## Instructions to follow
I'd like the entries that follow repeated exactly, with the pictures left out.
----
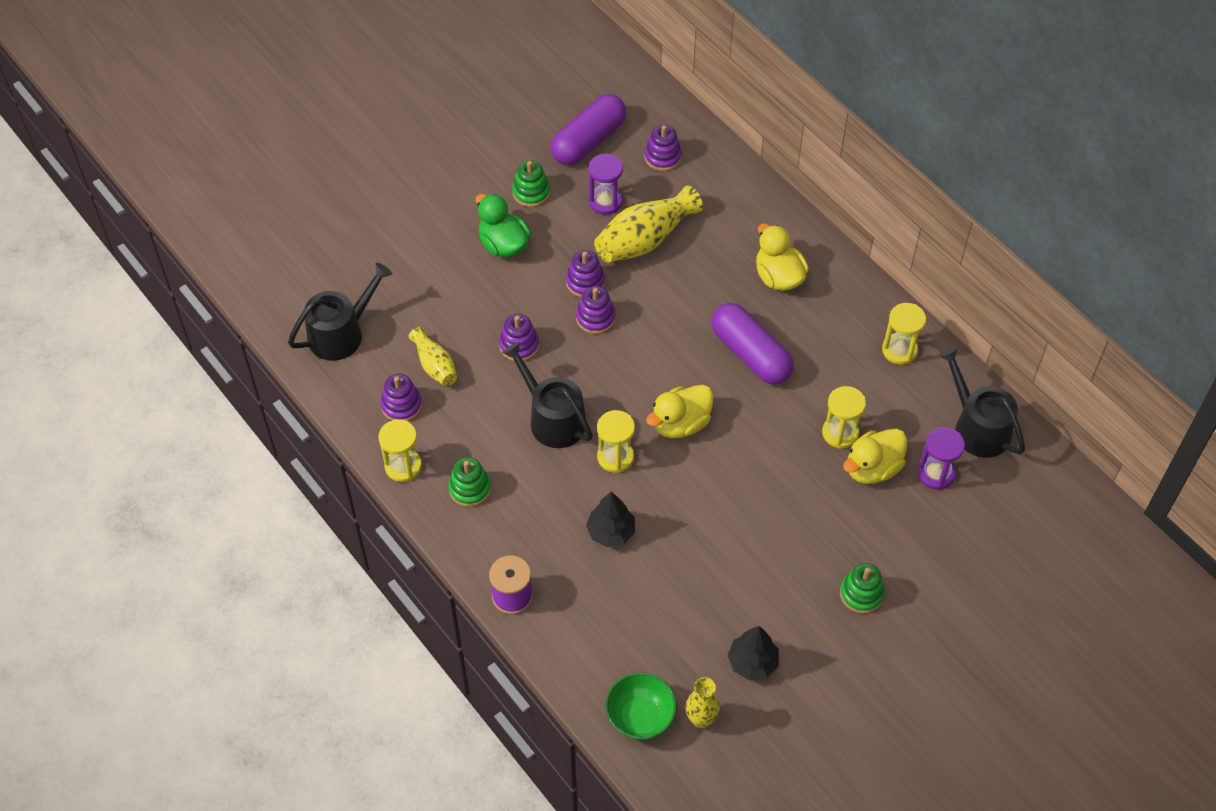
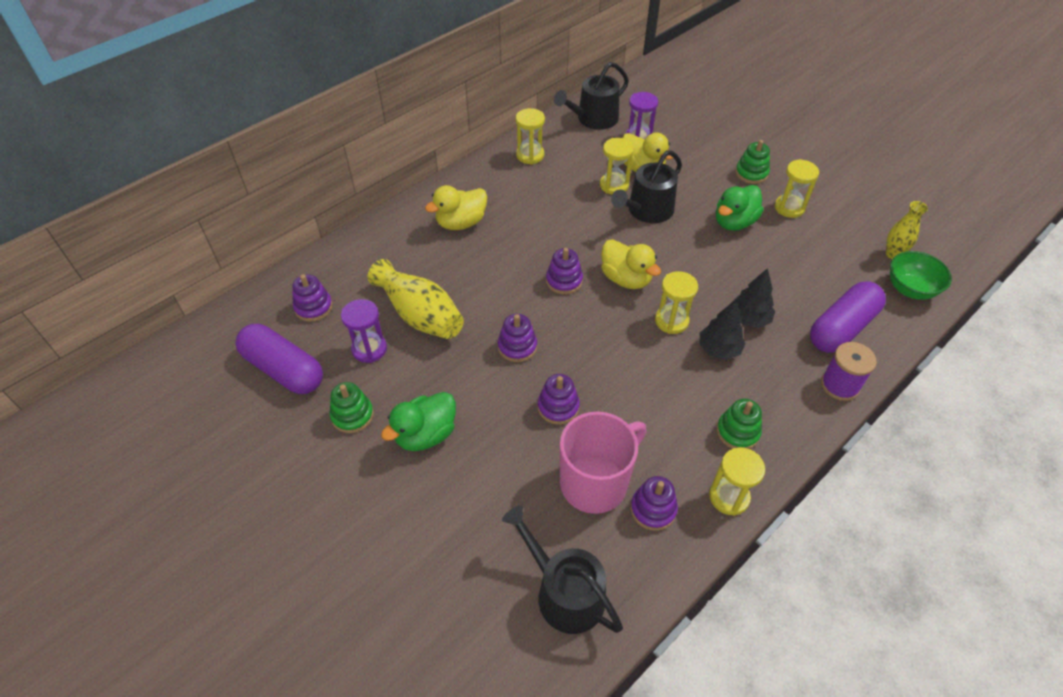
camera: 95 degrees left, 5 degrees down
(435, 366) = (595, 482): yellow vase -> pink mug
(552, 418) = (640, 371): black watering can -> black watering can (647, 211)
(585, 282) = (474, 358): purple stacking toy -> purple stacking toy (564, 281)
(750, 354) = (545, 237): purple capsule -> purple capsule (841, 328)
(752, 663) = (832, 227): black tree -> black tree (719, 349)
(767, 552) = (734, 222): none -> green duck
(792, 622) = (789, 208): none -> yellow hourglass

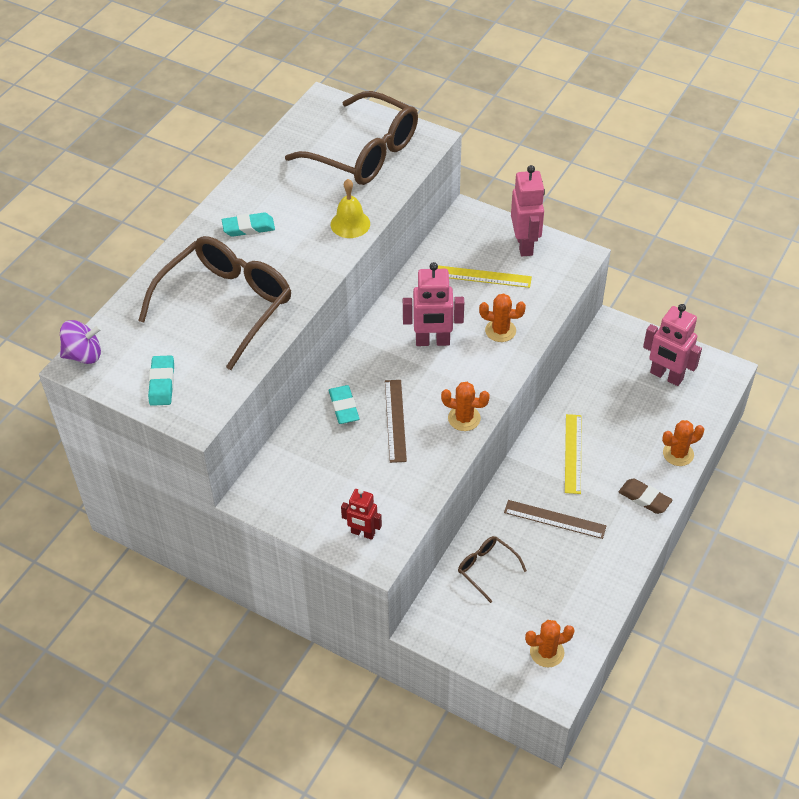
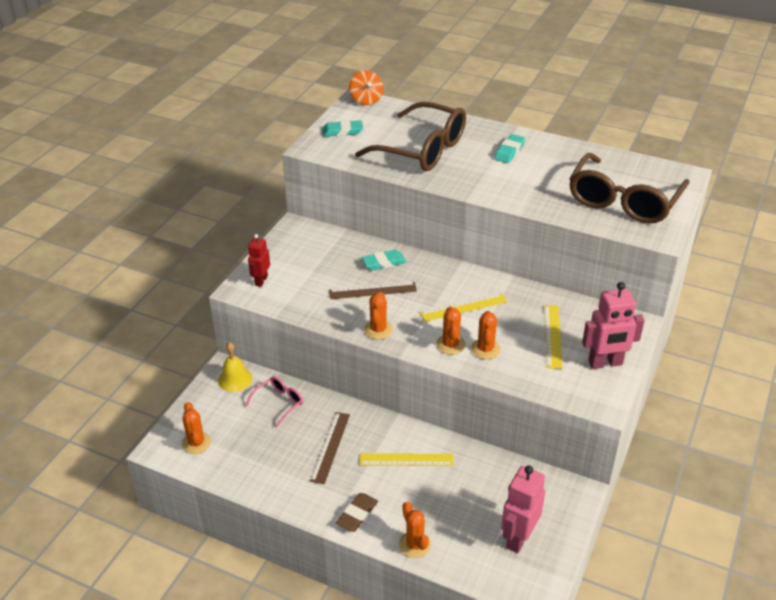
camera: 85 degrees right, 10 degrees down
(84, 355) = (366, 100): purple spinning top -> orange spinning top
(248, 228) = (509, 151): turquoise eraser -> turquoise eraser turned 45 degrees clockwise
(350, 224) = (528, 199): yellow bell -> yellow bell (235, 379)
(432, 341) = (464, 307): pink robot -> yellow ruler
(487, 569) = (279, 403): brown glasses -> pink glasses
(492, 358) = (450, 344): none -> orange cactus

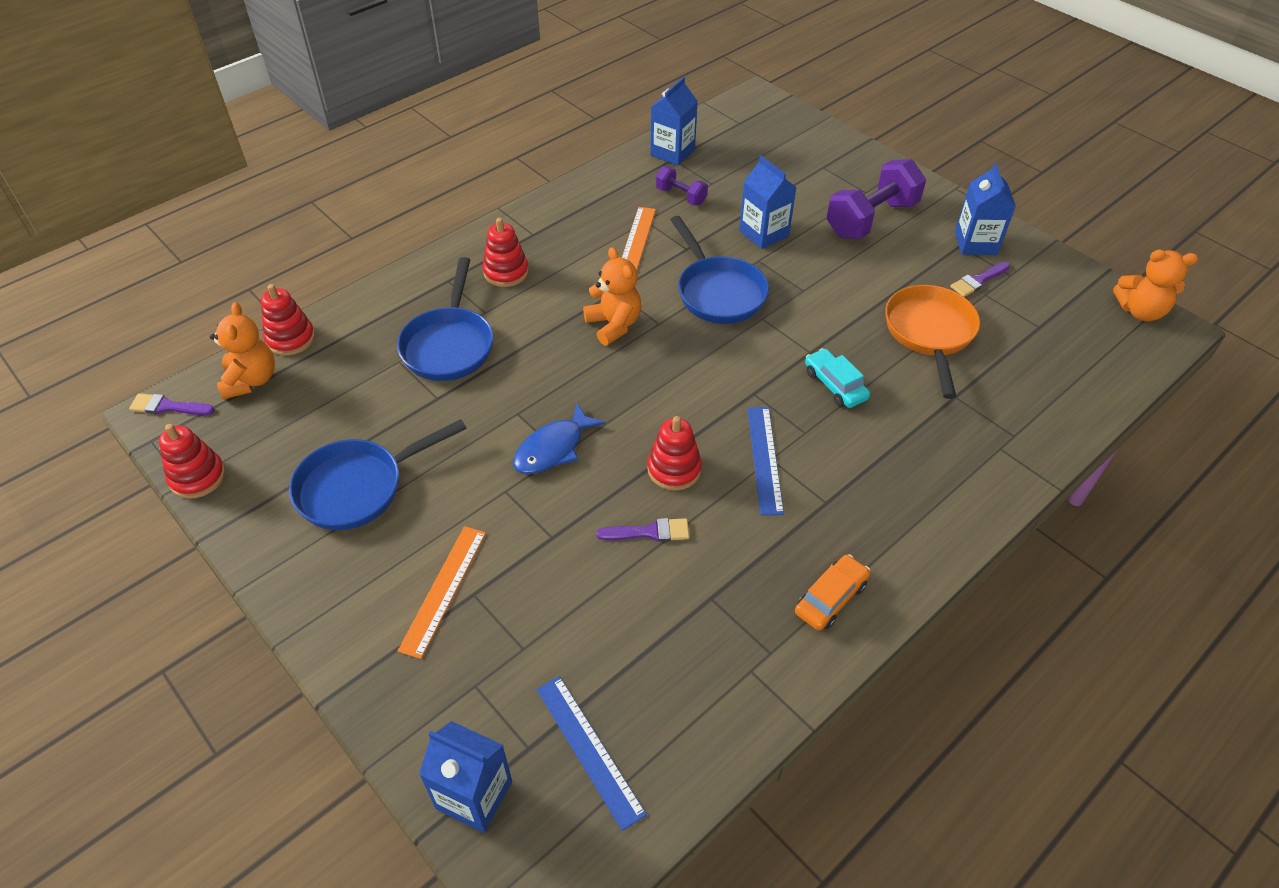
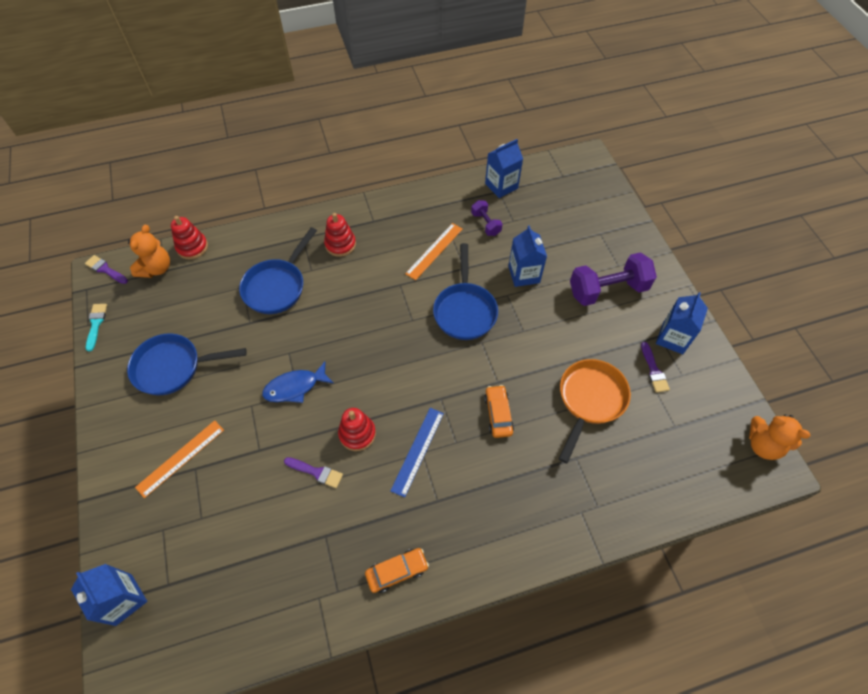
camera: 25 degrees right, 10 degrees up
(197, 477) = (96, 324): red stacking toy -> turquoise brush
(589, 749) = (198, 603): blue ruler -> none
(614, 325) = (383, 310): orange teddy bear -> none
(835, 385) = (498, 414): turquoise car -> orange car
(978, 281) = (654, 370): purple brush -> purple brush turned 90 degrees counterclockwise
----
## Solution for this problem
camera: 95 degrees left, 5 degrees down
(435, 366) = (595, 482): yellow vase -> pink mug
(552, 418) = (640, 371): black watering can -> black watering can (647, 211)
(585, 282) = (474, 358): purple stacking toy -> purple stacking toy (564, 281)
(750, 354) = (545, 237): purple capsule -> purple capsule (841, 328)
(752, 663) = (832, 227): black tree -> black tree (719, 349)
(767, 552) = (734, 222): none -> green duck
(792, 622) = (789, 208): none -> yellow hourglass

camera: 85 degrees right, 10 degrees down
(84, 355) = (366, 100): purple spinning top -> orange spinning top
(248, 228) = (509, 151): turquoise eraser -> turquoise eraser turned 45 degrees clockwise
(350, 224) = (528, 199): yellow bell -> yellow bell (235, 379)
(432, 341) = (464, 307): pink robot -> yellow ruler
(487, 569) = (279, 403): brown glasses -> pink glasses
(492, 358) = (450, 344): none -> orange cactus

camera: 25 degrees right, 10 degrees up
(197, 477) = (96, 324): red stacking toy -> turquoise brush
(589, 749) = (198, 603): blue ruler -> none
(614, 325) = (383, 310): orange teddy bear -> none
(835, 385) = (498, 414): turquoise car -> orange car
(978, 281) = (654, 370): purple brush -> purple brush turned 90 degrees counterclockwise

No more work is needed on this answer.